* [What to work on] Rewrite every line of the rows below as a Markdown table with the columns Line No. and Text, skipping blank lines. Leave the pictures out of your answer.

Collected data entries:
===

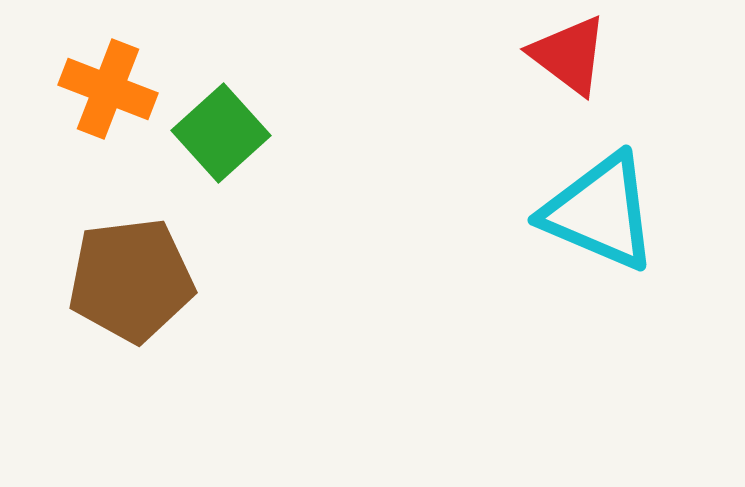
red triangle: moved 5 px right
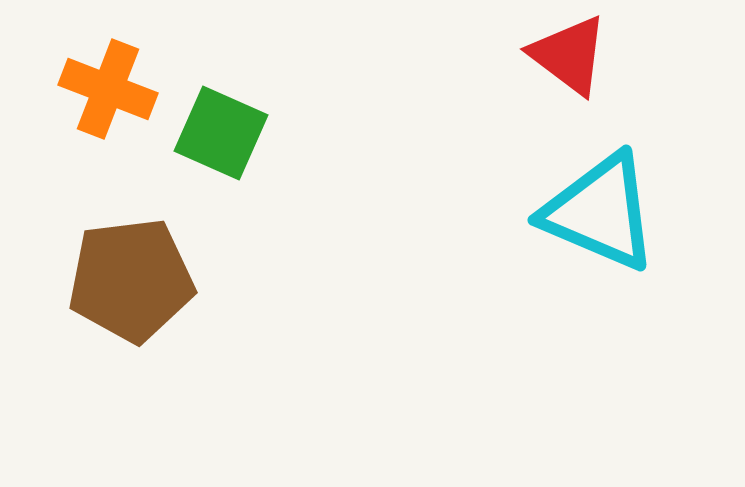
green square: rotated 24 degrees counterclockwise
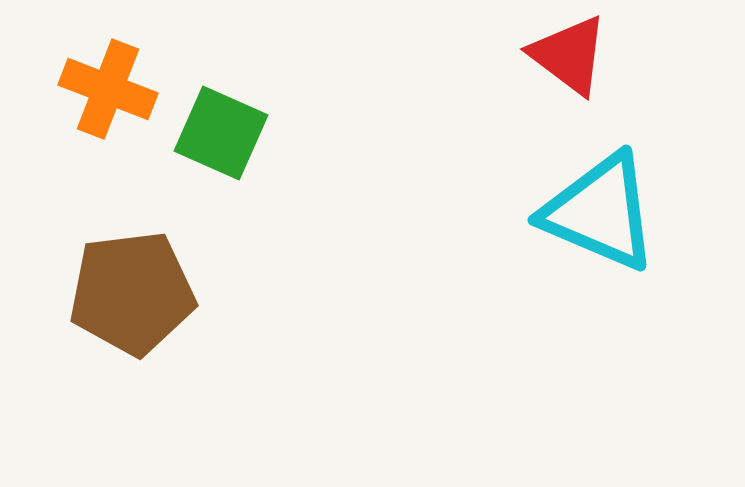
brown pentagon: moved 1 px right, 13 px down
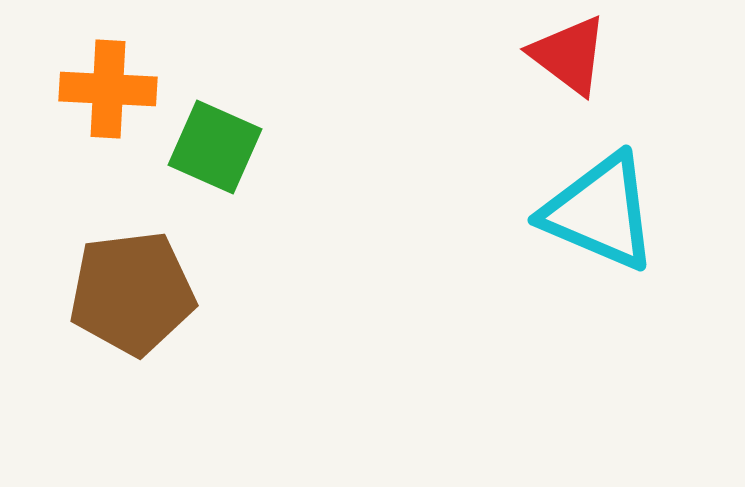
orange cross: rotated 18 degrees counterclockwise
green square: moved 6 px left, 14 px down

===

* [Exercise response]
| Line No. | Text |
|---|---|
| 1 | red triangle: moved 5 px right |
| 2 | green square: rotated 24 degrees counterclockwise |
| 3 | brown pentagon: moved 1 px right, 13 px down |
| 4 | orange cross: rotated 18 degrees counterclockwise |
| 5 | green square: moved 6 px left, 14 px down |